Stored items

——

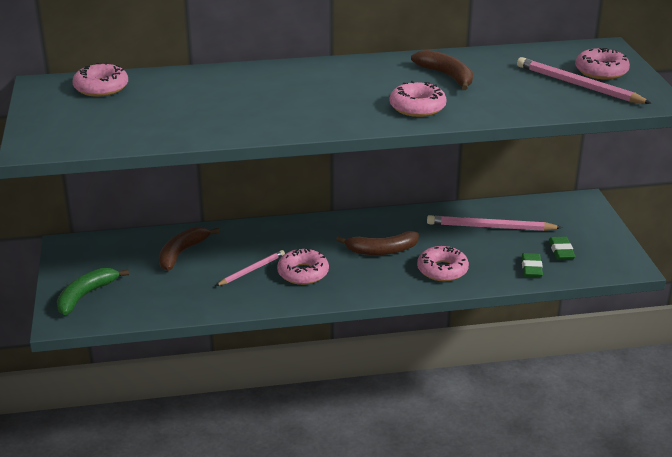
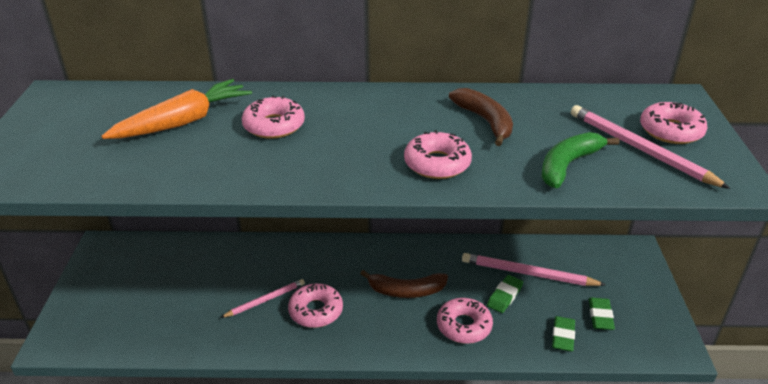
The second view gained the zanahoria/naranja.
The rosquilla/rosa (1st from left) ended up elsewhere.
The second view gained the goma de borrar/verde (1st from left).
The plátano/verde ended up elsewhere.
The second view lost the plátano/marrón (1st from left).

——

= EXERCISE AIM =
Reproduce the data above word for word and omit the images.

= TASK RESULT =
The second view gained the zanahoria/naranja.
The rosquilla/rosa (1st from left) ended up elsewhere.
The second view gained the goma de borrar/verde (1st from left).
The plátano/verde ended up elsewhere.
The second view lost the plátano/marrón (1st from left).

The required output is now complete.